Recorded information:
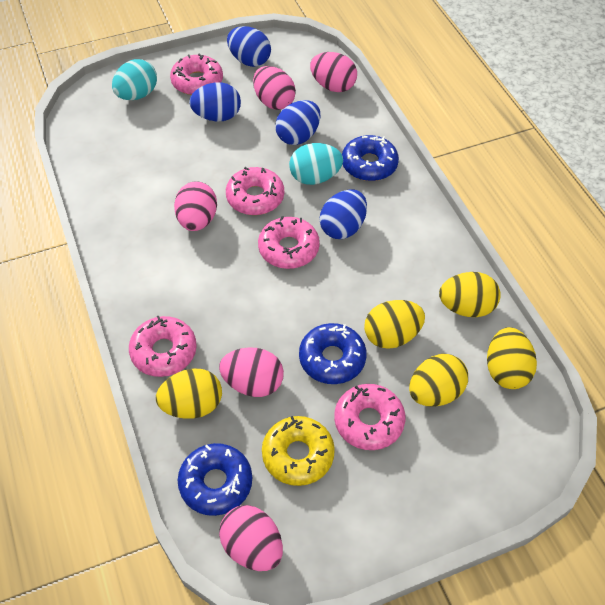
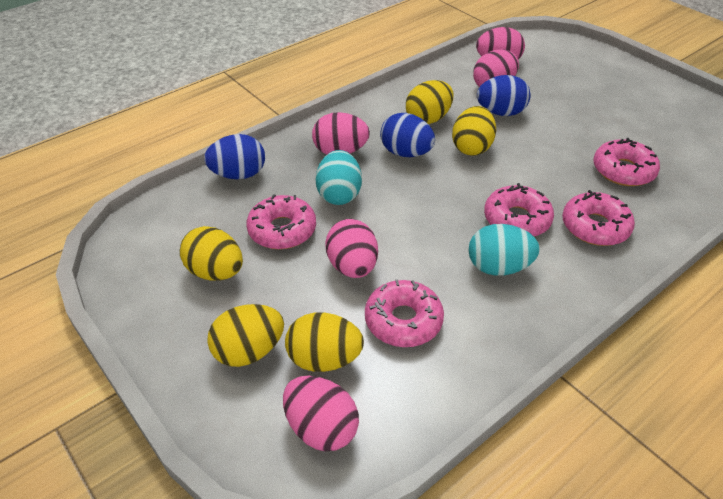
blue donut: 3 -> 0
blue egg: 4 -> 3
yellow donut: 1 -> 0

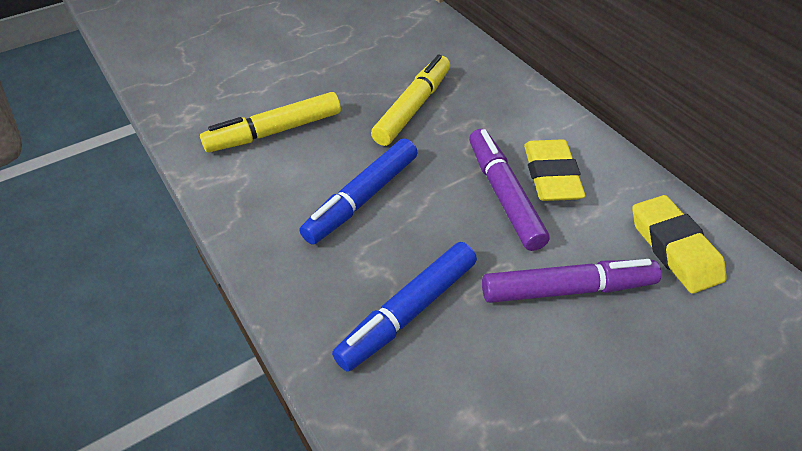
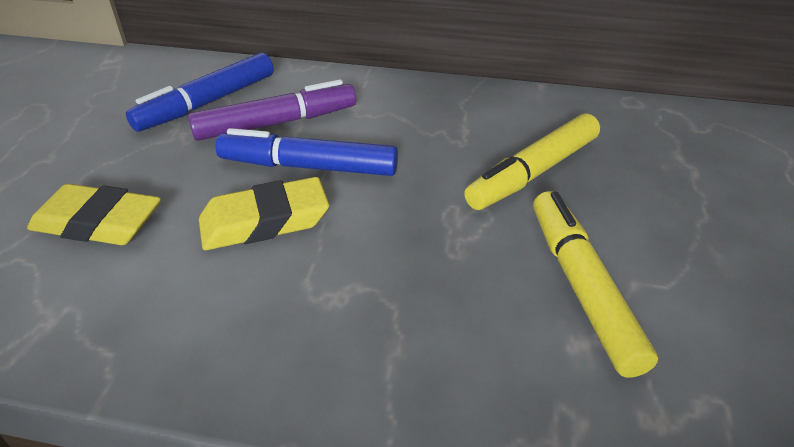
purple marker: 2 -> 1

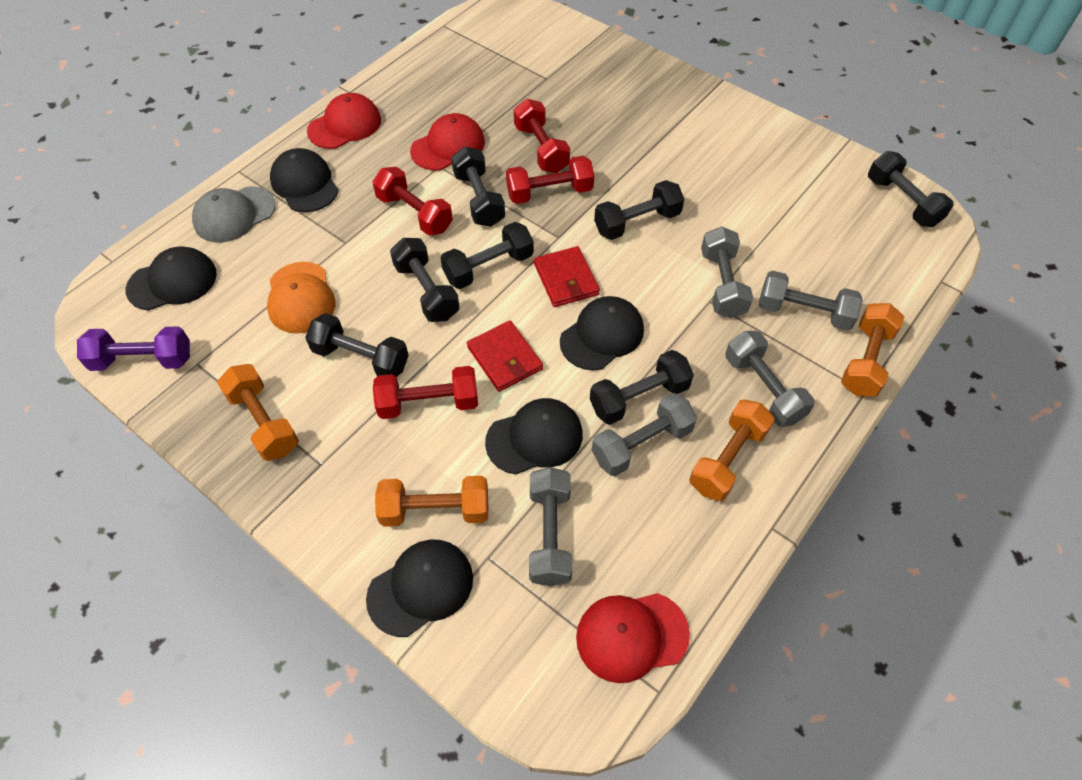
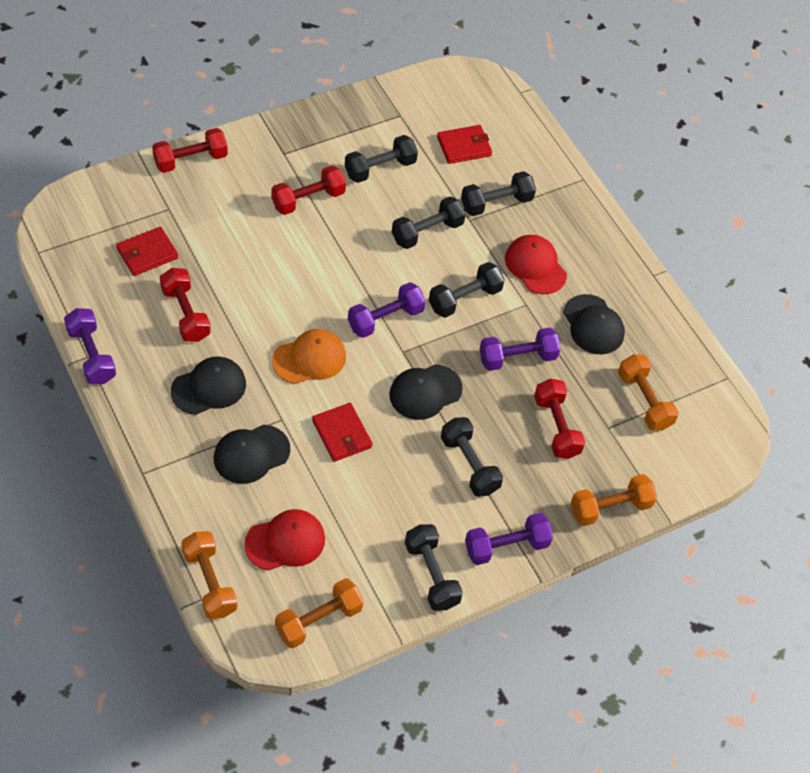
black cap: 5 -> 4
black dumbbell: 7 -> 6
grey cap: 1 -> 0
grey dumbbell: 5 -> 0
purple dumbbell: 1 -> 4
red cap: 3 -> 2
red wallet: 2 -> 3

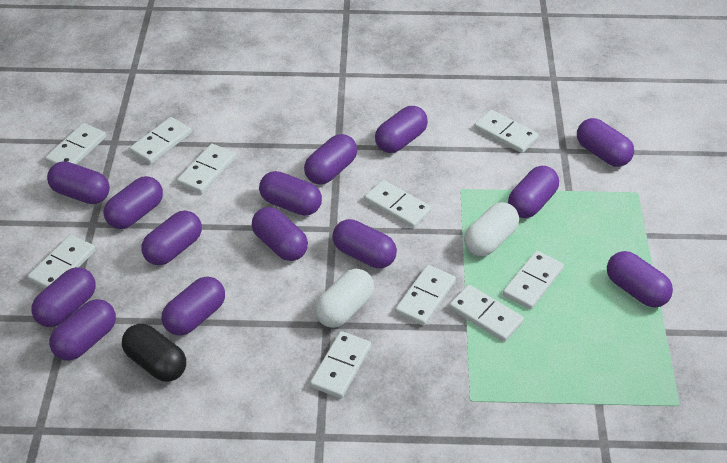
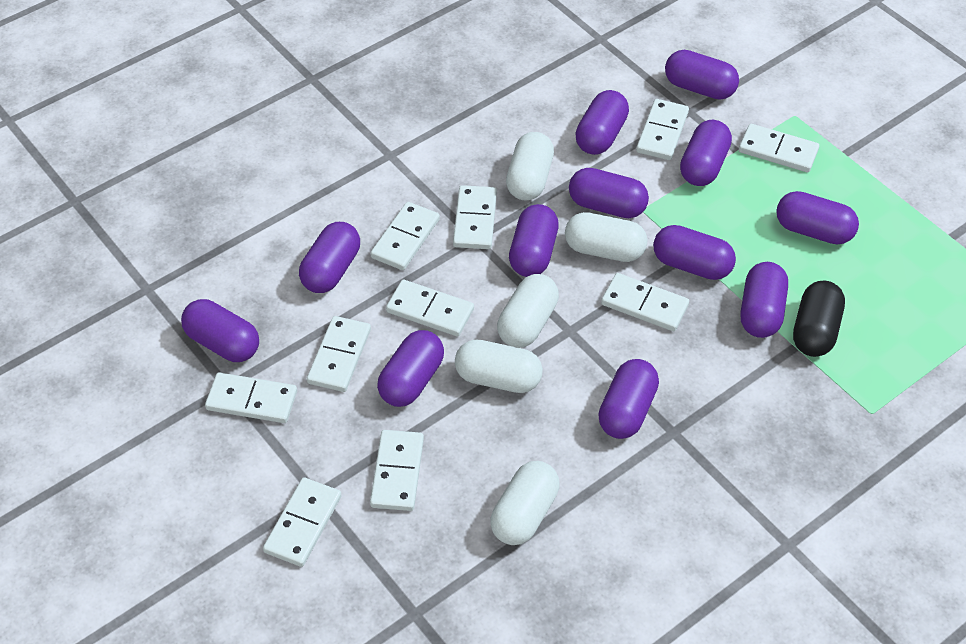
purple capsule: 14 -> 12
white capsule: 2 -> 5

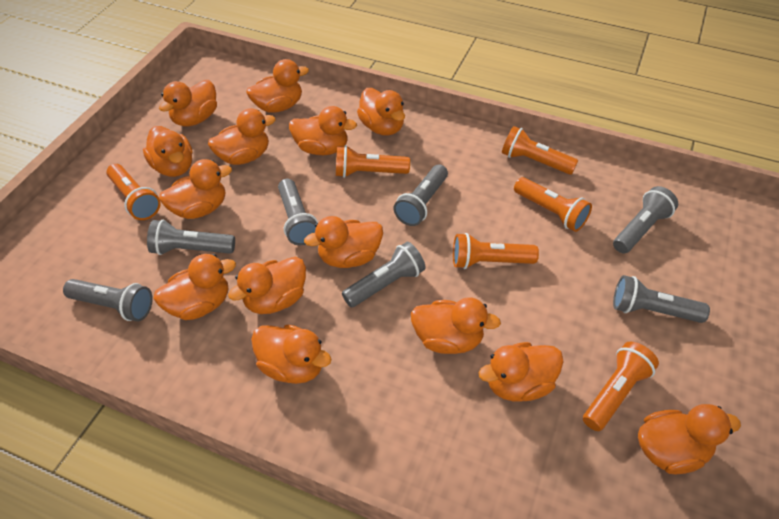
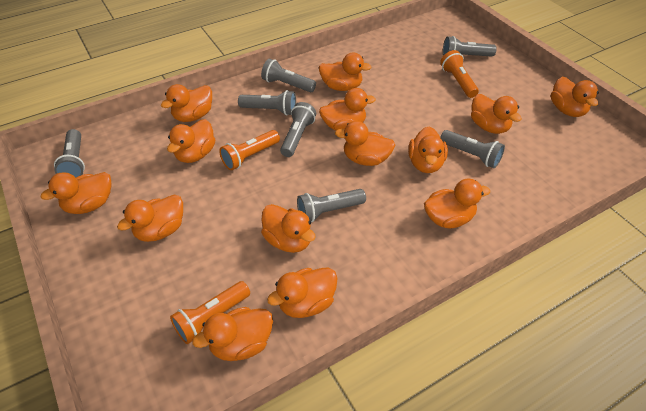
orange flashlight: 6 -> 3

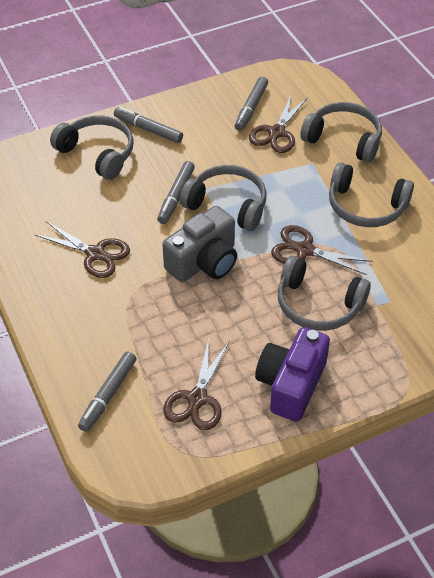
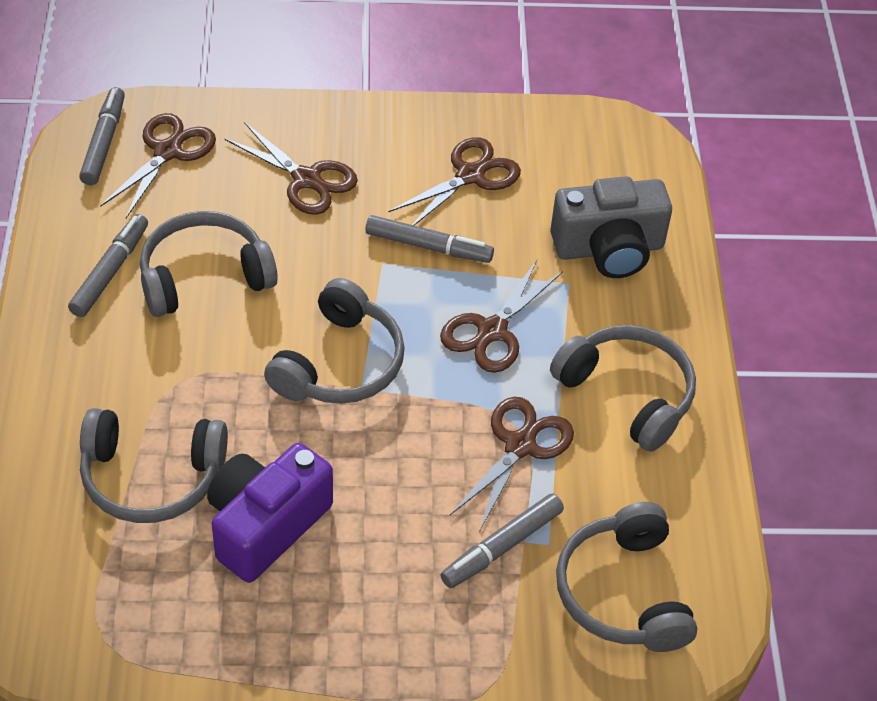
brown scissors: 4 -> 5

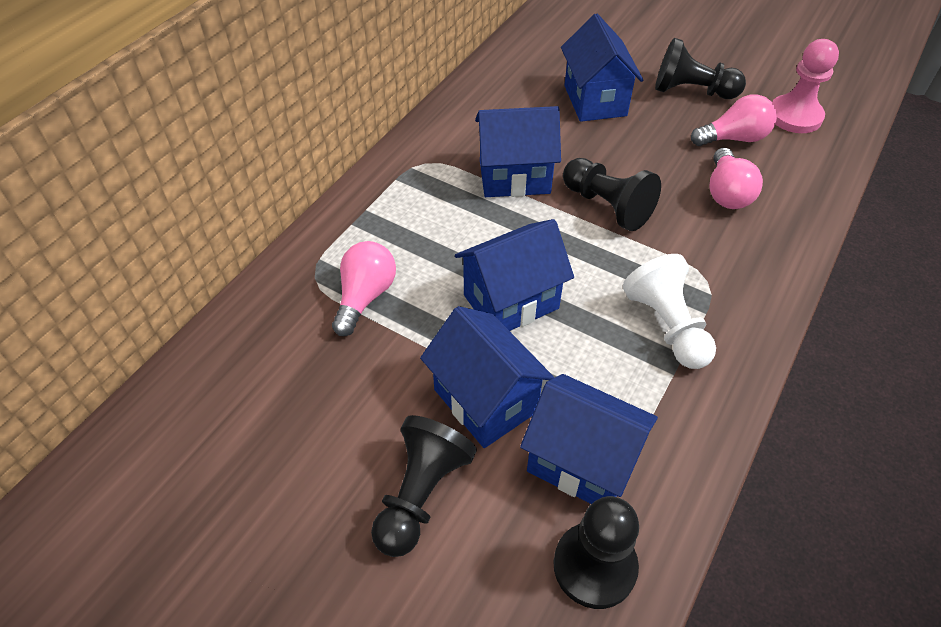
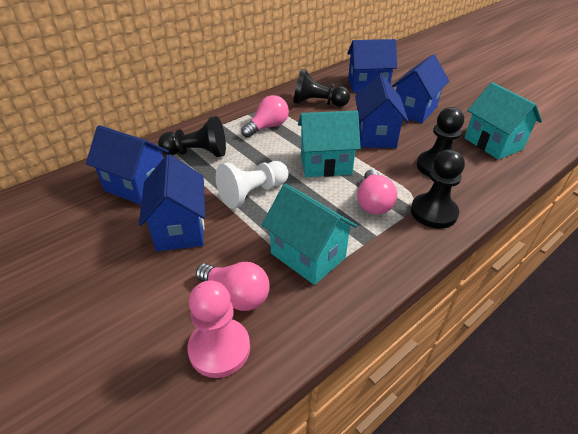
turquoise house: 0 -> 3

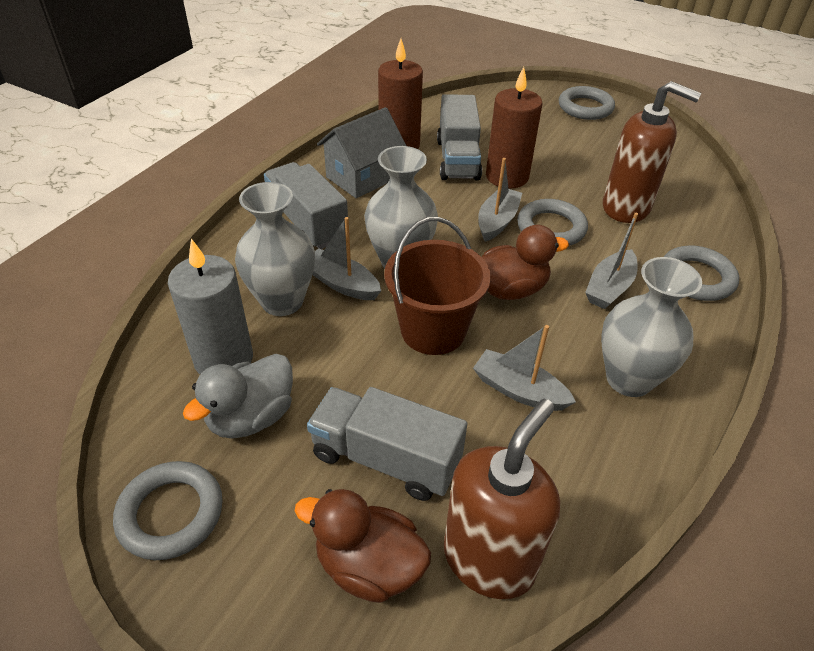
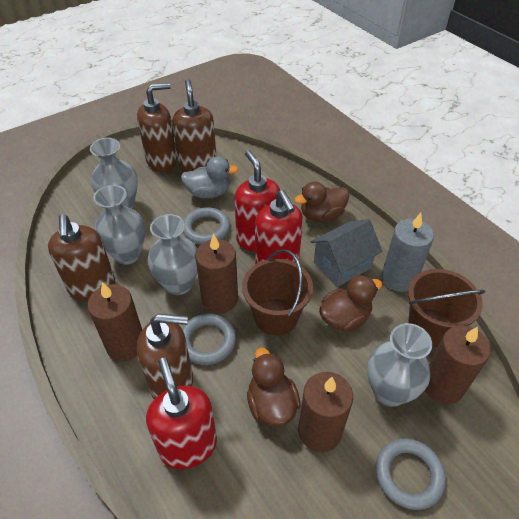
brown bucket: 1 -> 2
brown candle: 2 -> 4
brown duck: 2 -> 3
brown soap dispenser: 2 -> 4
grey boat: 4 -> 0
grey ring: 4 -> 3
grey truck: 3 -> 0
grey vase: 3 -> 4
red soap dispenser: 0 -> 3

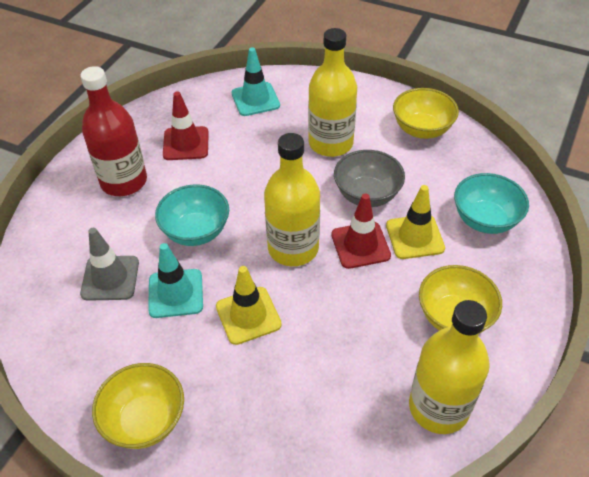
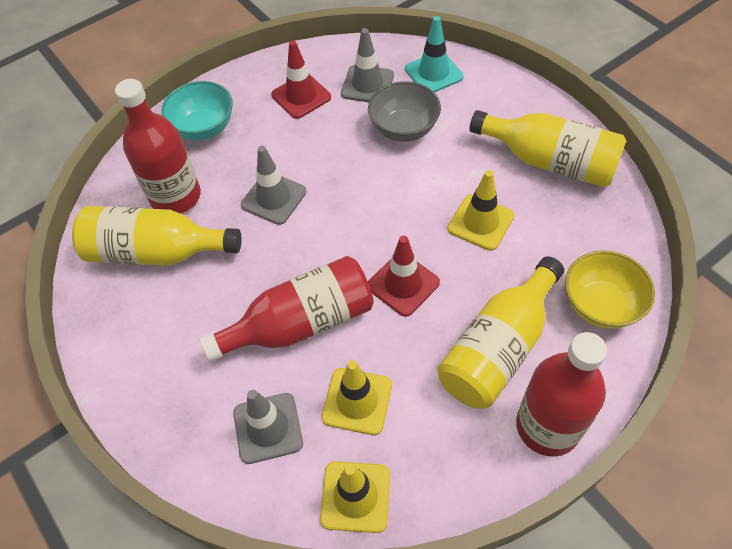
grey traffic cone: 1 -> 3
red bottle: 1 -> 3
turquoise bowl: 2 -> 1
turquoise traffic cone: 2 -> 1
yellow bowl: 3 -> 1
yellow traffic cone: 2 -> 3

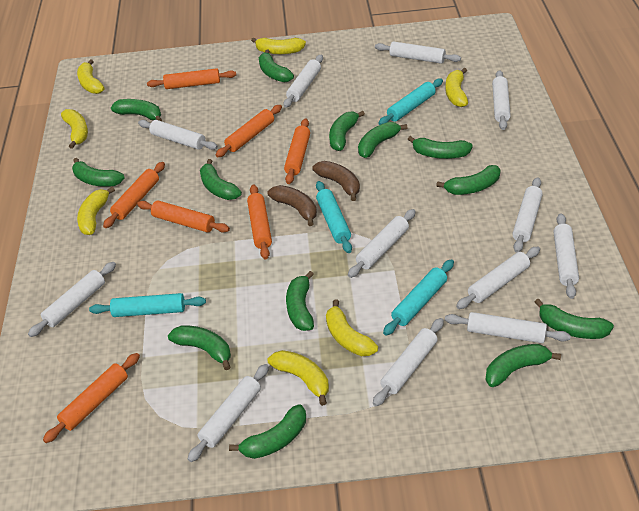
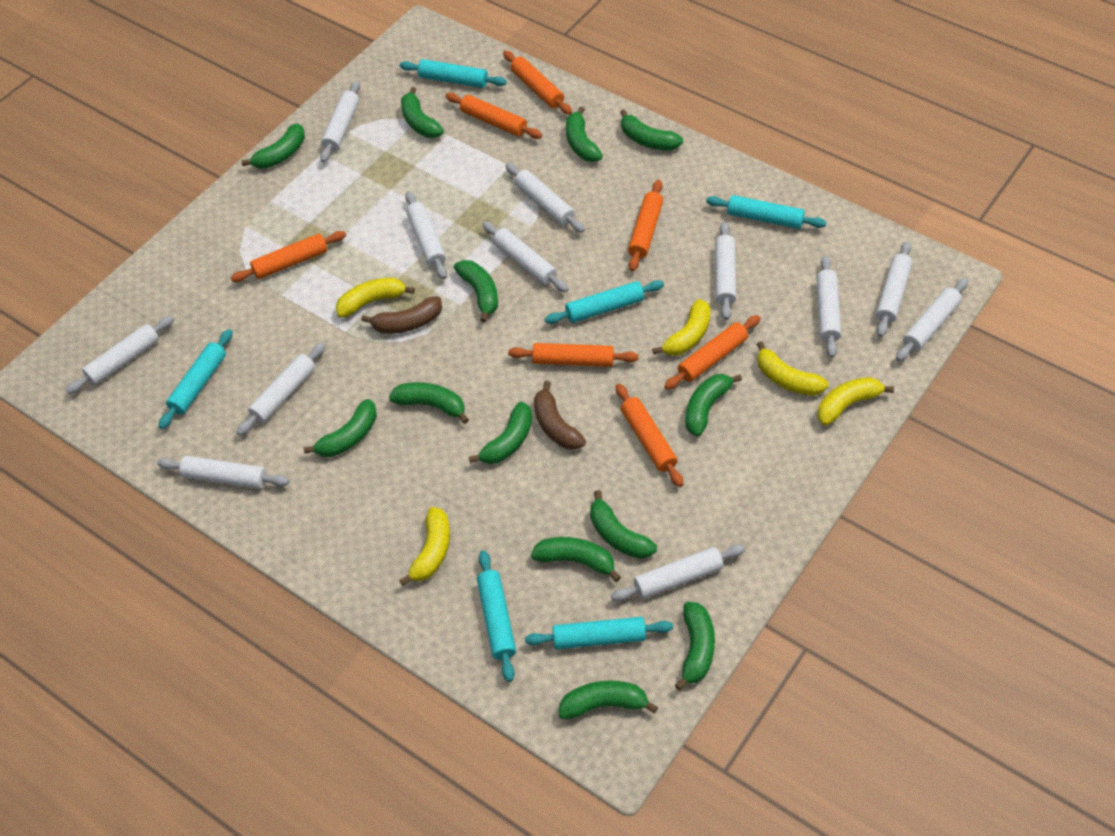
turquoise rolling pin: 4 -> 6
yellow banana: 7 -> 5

Assignment:
Please write out the entire listing above exactly, but leave the pictures out.

Written answer:
blue donut: 3 -> 0
blue egg: 4 -> 3
yellow donut: 1 -> 0

purple marker: 2 -> 1

black cap: 5 -> 4
black dumbbell: 7 -> 6
grey cap: 1 -> 0
grey dumbbell: 5 -> 0
purple dumbbell: 1 -> 4
red cap: 3 -> 2
red wallet: 2 -> 3

purple capsule: 14 -> 12
white capsule: 2 -> 5

orange flashlight: 6 -> 3

brown scissors: 4 -> 5

turquoise house: 0 -> 3

brown bucket: 1 -> 2
brown candle: 2 -> 4
brown duck: 2 -> 3
brown soap dispenser: 2 -> 4
grey boat: 4 -> 0
grey ring: 4 -> 3
grey truck: 3 -> 0
grey vase: 3 -> 4
red soap dispenser: 0 -> 3

grey traffic cone: 1 -> 3
red bottle: 1 -> 3
turquoise bowl: 2 -> 1
turquoise traffic cone: 2 -> 1
yellow bowl: 3 -> 1
yellow traffic cone: 2 -> 3

turquoise rolling pin: 4 -> 6
yellow banana: 7 -> 5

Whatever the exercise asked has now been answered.